*What to produce*. Your answer should consist of the lines in the data below that contain "purple".

*Data for analysis*.

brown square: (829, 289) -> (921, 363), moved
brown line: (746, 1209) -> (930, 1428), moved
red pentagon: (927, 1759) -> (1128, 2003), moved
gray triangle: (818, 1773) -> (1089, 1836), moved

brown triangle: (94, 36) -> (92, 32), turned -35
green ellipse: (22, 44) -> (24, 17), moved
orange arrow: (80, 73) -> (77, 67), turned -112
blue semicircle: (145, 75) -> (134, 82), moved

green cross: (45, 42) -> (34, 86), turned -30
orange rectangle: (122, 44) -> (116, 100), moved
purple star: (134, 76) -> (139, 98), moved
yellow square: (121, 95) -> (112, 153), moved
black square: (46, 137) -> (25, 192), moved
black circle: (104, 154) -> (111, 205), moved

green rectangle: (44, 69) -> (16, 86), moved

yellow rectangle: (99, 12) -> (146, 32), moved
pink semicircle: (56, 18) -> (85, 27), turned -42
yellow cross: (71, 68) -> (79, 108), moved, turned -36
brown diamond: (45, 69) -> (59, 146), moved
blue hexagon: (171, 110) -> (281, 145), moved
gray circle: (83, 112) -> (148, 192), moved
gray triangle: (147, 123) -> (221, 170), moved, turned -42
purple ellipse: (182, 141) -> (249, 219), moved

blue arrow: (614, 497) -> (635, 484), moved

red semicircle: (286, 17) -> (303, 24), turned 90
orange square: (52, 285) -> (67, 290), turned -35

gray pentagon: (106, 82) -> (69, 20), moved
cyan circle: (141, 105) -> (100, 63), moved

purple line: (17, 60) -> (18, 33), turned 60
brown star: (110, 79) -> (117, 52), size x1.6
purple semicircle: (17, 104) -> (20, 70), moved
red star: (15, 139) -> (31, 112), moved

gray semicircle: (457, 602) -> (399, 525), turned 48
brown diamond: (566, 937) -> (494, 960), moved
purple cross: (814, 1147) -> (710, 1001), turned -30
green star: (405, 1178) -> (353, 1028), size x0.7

*Solution for this exercise*.
purple star: (134, 76) -> (139, 98), moved
purple ellipse: (182, 141) -> (249, 219), moved
purple line: (17, 60) -> (18, 33), turned 60
purple semicircle: (17, 104) -> (20, 70), moved
purple cross: (814, 1147) -> (710, 1001), turned -30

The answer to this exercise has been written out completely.